## PROVIDED DATA
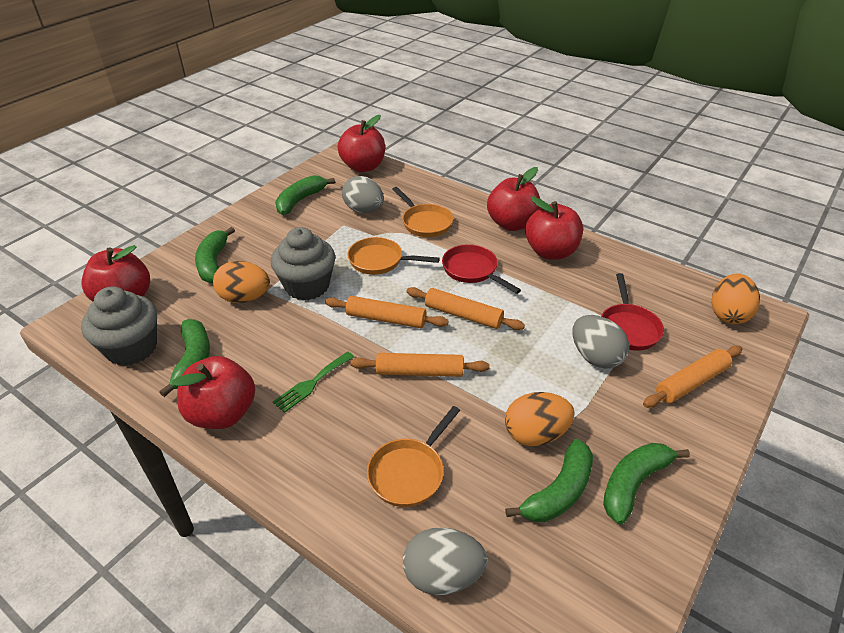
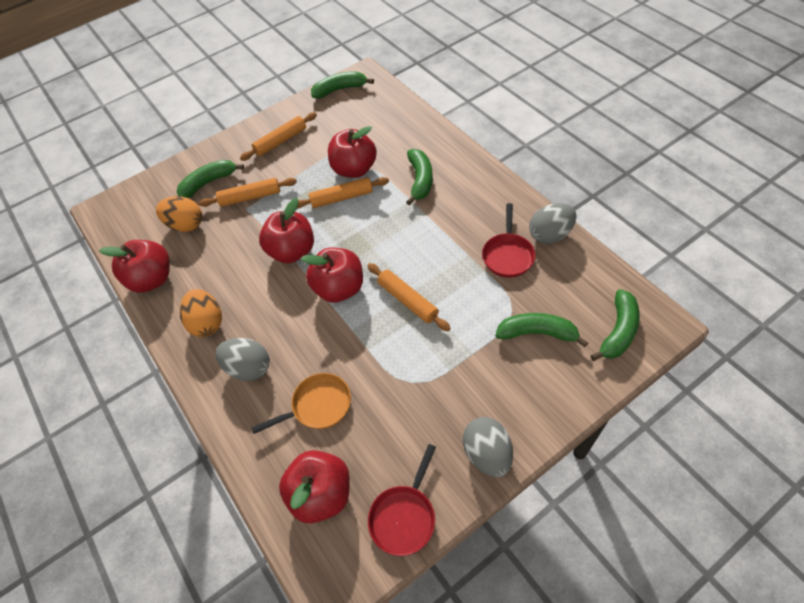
green fork: 1 -> 0
grey cupcake: 2 -> 0
orange egg: 3 -> 2
orange pan: 3 -> 1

## ABOUT THIS TASK
Pictures excluded, quote all the data above exactly.

## RESULT FOR THIS TASK
green fork: 1 -> 0
grey cupcake: 2 -> 0
orange egg: 3 -> 2
orange pan: 3 -> 1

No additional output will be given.